■ Assignment ■
Would you print the lines below exactly, beginning at the line that has "ENC1 pin SW: D12 -> D5" and stopping after the line that has "LUX3 pin GND: none -> GND"? Only those lines, and no pictures.

Version comparison data:
◇ ◇ ◇ ◇

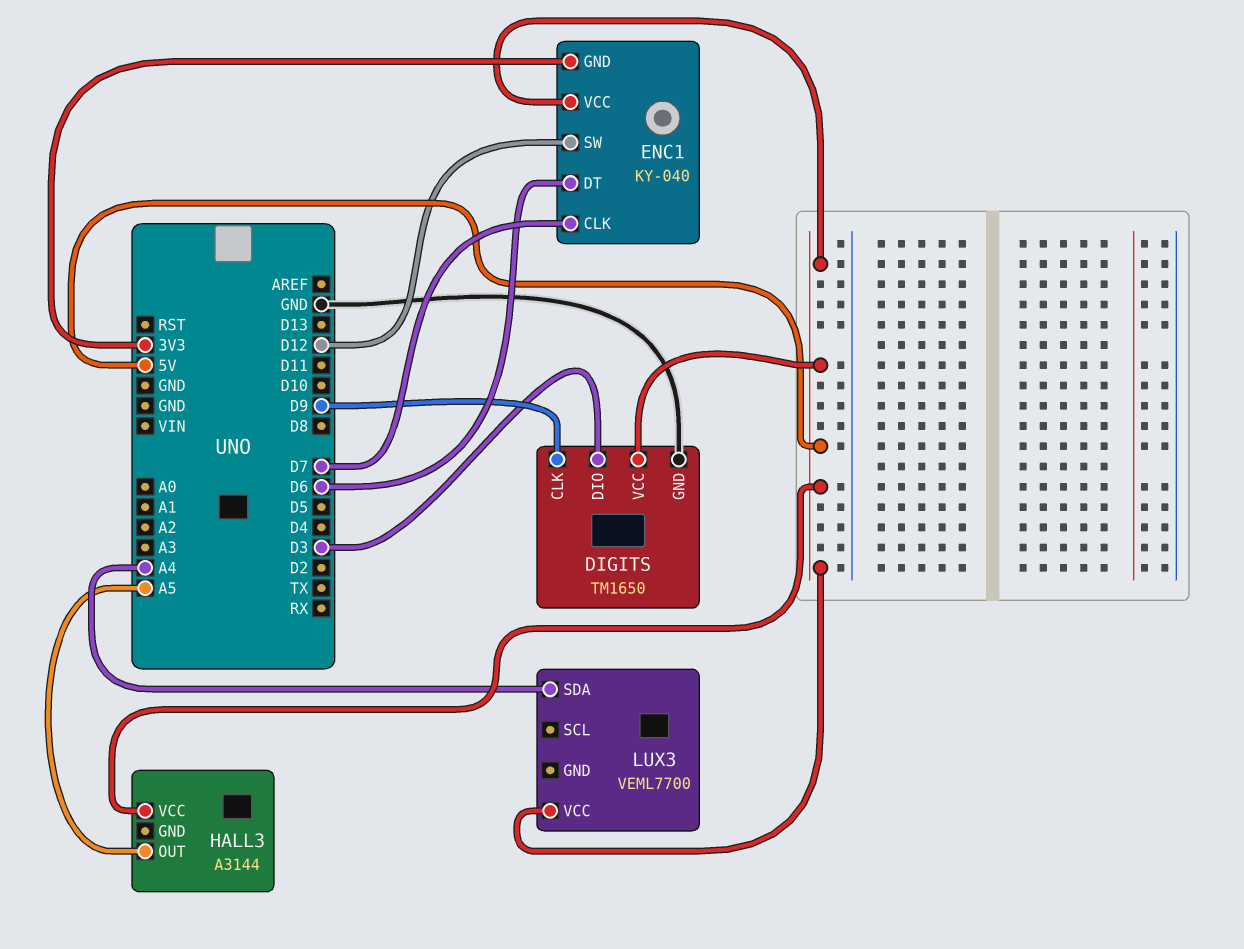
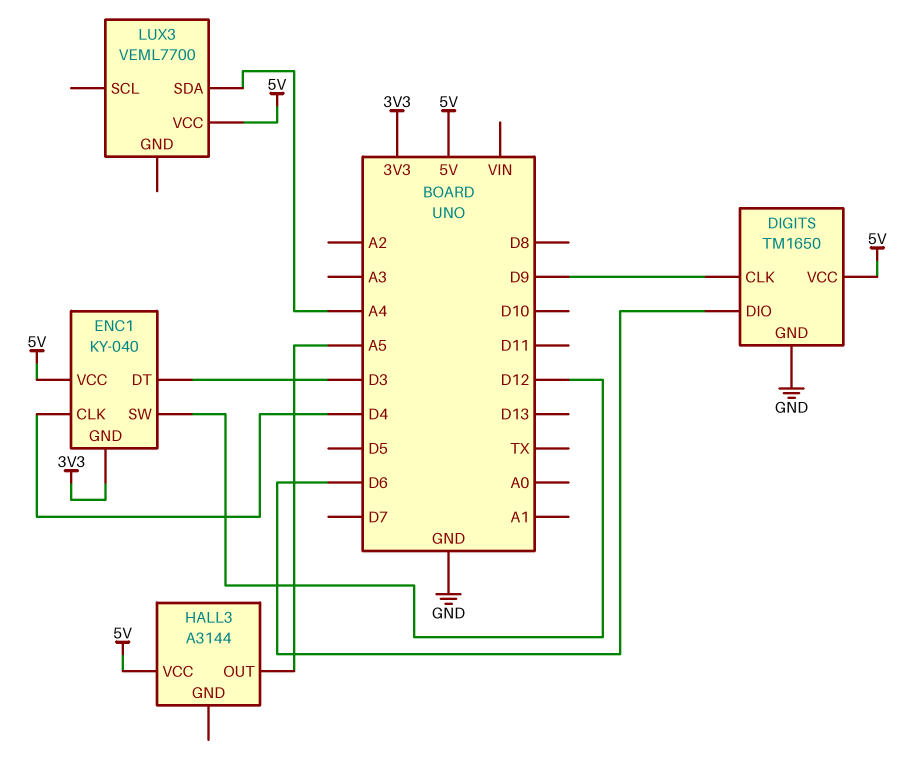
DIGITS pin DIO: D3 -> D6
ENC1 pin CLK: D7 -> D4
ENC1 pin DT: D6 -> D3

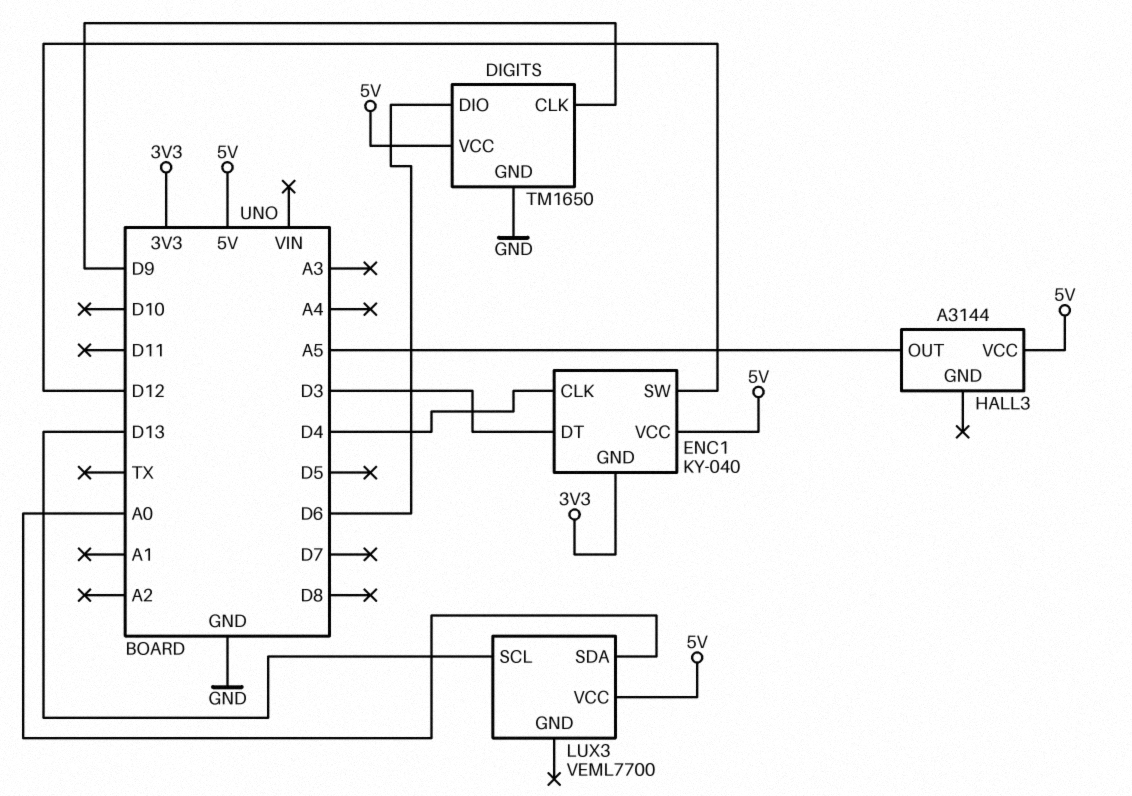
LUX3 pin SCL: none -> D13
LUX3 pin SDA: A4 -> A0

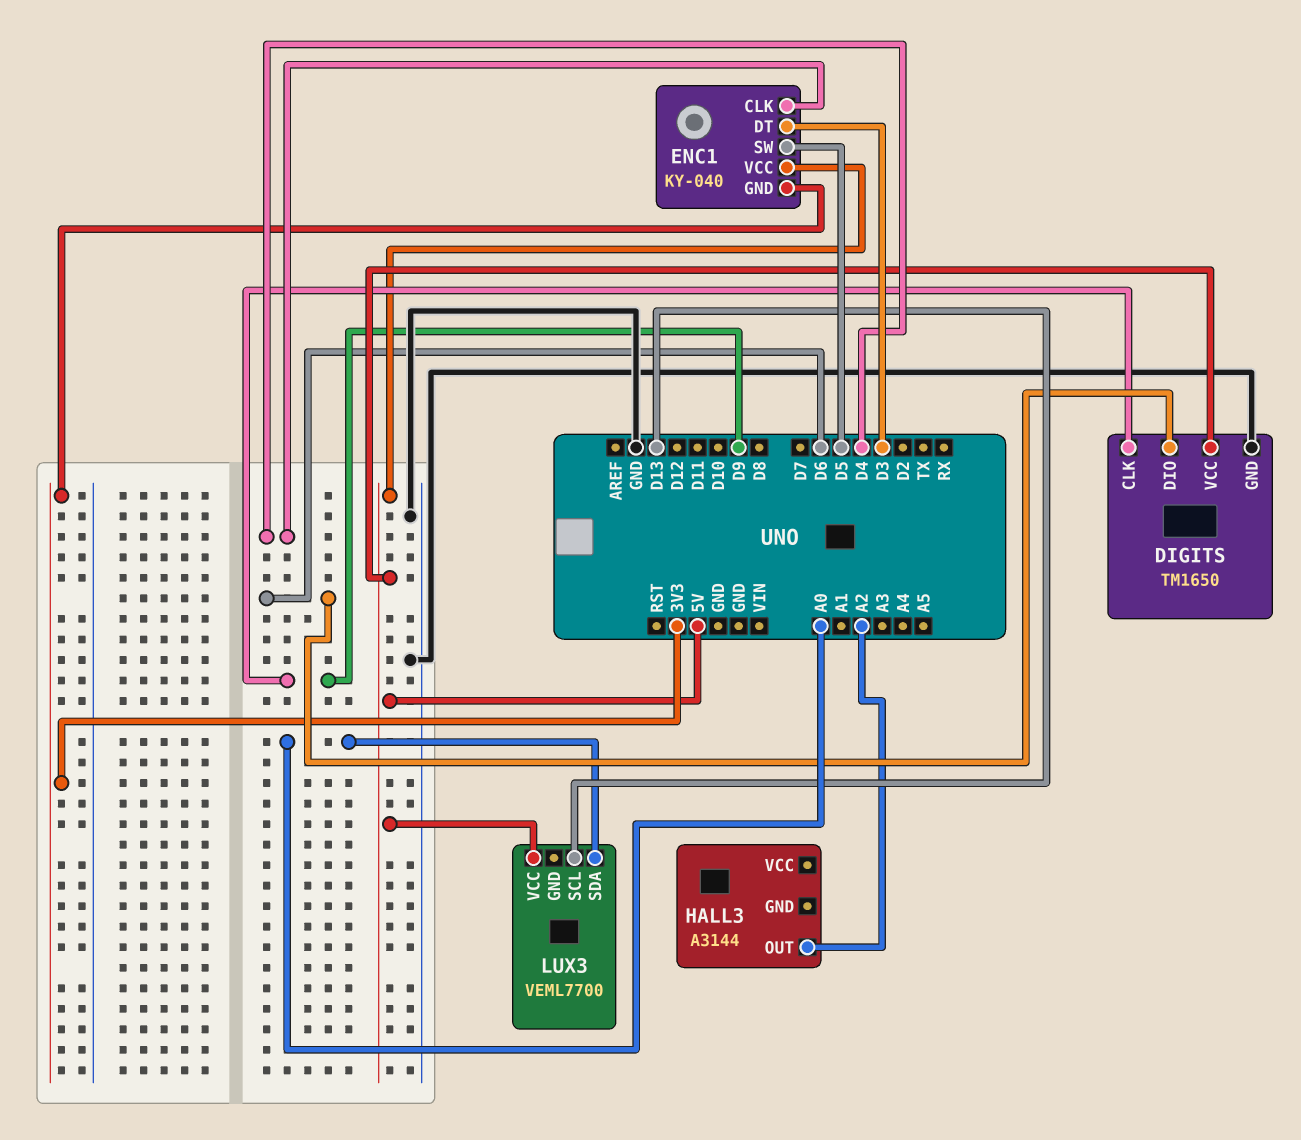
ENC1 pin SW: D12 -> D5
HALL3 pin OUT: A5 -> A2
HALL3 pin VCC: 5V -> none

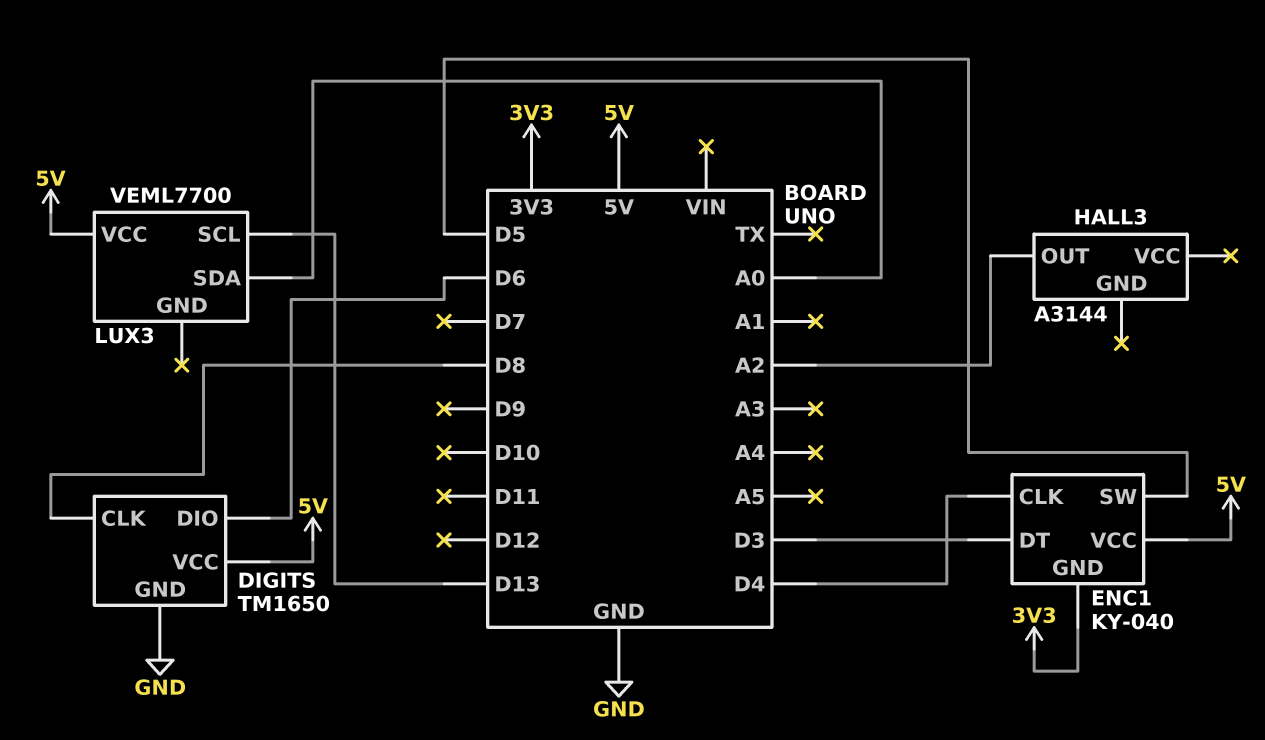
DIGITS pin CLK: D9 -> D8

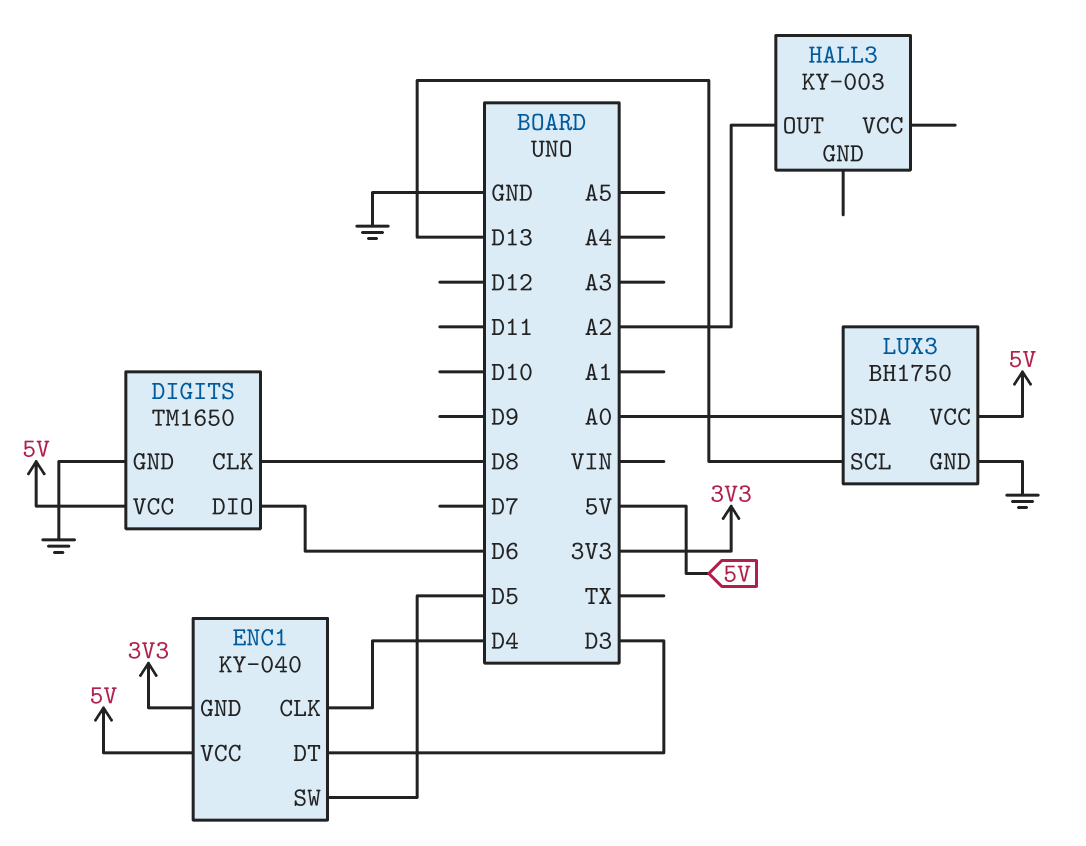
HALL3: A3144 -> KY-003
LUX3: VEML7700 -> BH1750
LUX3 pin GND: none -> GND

◇ ◇ ◇ ◇

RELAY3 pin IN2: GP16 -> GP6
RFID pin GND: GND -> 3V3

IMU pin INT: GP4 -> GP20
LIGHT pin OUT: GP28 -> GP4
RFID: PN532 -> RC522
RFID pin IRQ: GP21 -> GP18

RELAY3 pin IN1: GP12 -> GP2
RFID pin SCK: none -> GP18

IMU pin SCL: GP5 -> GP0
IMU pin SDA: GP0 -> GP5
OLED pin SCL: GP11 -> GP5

◇ ◇ ◇ ◇

■ Result of this task ■
ENC1 pin SW: D12 -> D5
HALL3 pin OUT: A5 -> A2
HALL3 pin VCC: 5V -> none

DIGITS pin CLK: D9 -> D8

HALL3: A3144 -> KY-003
LUX3: VEML7700 -> BH1750
LUX3 pin GND: none -> GND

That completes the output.